*Description of the task*. Copy out all the records below, swapping every "none" for "blank" and changing nothing else.

*Records provided*.
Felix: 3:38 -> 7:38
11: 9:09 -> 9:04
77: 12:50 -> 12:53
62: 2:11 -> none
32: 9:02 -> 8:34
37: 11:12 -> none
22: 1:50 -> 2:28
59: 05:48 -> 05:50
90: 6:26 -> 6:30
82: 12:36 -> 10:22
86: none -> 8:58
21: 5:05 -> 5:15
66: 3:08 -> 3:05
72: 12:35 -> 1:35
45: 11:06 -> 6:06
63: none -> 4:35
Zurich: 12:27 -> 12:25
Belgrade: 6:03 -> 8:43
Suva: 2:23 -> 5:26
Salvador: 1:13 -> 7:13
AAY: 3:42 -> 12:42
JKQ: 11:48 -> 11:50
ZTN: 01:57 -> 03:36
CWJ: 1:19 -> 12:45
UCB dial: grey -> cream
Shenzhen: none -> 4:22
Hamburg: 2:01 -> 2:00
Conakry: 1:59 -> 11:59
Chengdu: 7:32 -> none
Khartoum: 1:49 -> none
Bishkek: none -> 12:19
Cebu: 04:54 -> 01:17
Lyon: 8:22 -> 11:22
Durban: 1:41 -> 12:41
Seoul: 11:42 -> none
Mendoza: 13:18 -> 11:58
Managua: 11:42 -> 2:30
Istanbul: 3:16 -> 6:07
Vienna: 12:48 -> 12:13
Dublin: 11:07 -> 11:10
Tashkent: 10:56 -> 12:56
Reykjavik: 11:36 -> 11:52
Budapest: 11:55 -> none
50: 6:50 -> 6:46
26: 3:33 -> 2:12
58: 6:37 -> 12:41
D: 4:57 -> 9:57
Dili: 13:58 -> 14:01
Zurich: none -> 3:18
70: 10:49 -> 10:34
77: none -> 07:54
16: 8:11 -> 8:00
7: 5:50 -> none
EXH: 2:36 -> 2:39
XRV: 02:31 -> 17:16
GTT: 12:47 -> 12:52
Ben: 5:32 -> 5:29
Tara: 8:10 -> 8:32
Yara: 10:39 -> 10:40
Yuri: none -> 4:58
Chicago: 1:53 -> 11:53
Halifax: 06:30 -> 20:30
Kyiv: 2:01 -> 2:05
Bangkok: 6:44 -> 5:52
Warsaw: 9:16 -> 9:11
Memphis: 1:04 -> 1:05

*Written answer*.
Felix: 3:38 -> 7:38
11: 9:09 -> 9:04
77: 12:50 -> 12:53
62: 2:11 -> blank
32: 9:02 -> 8:34
37: 11:12 -> blank
22: 1:50 -> 2:28
59: 05:48 -> 05:50
90: 6:26 -> 6:30
82: 12:36 -> 10:22
86: blank -> 8:58
21: 5:05 -> 5:15
66: 3:08 -> 3:05
72: 12:35 -> 1:35
45: 11:06 -> 6:06
63: blank -> 4:35
Zurich: 12:27 -> 12:25
Belgrade: 6:03 -> 8:43
Suva: 2:23 -> 5:26
Salvador: 1:13 -> 7:13
AAY: 3:42 -> 12:42
JKQ: 11:48 -> 11:50
ZTN: 01:57 -> 03:36
CWJ: 1:19 -> 12:45
UCB dial: grey -> cream
Shenzhen: blank -> 4:22
Hamburg: 2:01 -> 2:00
Conakry: 1:59 -> 11:59
Chengdu: 7:32 -> blank
Khartoum: 1:49 -> blank
Bishkek: blank -> 12:19
Cebu: 04:54 -> 01:17
Lyon: 8:22 -> 11:22
Durban: 1:41 -> 12:41
Seoul: 11:42 -> blank
Mendoza: 13:18 -> 11:58
Managua: 11:42 -> 2:30
Istanbul: 3:16 -> 6:07
Vienna: 12:48 -> 12:13
Dublin: 11:07 -> 11:10
Tashkent: 10:56 -> 12:56
Reykjavik: 11:36 -> 11:52
Budapest: 11:55 -> blank
50: 6:50 -> 6:46
26: 3:33 -> 2:12
58: 6:37 -> 12:41
D: 4:57 -> 9:57
Dili: 13:58 -> 14:01
Zurich: blank -> 3:18
70: 10:49 -> 10:34
77: blank -> 07:54
16: 8:11 -> 8:00
7: 5:50 -> blank
EXH: 2:36 -> 2:39
XRV: 02:31 -> 17:16
GTT: 12:47 -> 12:52
Ben: 5:32 -> 5:29
Tara: 8:10 -> 8:32
Yara: 10:39 -> 10:40
Yuri: blank -> 4:58
Chicago: 1:53 -> 11:53
Halifax: 06:30 -> 20:30
Kyiv: 2:01 -> 2:05
Bangkok: 6:44 -> 5:52
Warsaw: 9:16 -> 9:11
Memphis: 1:04 -> 1:05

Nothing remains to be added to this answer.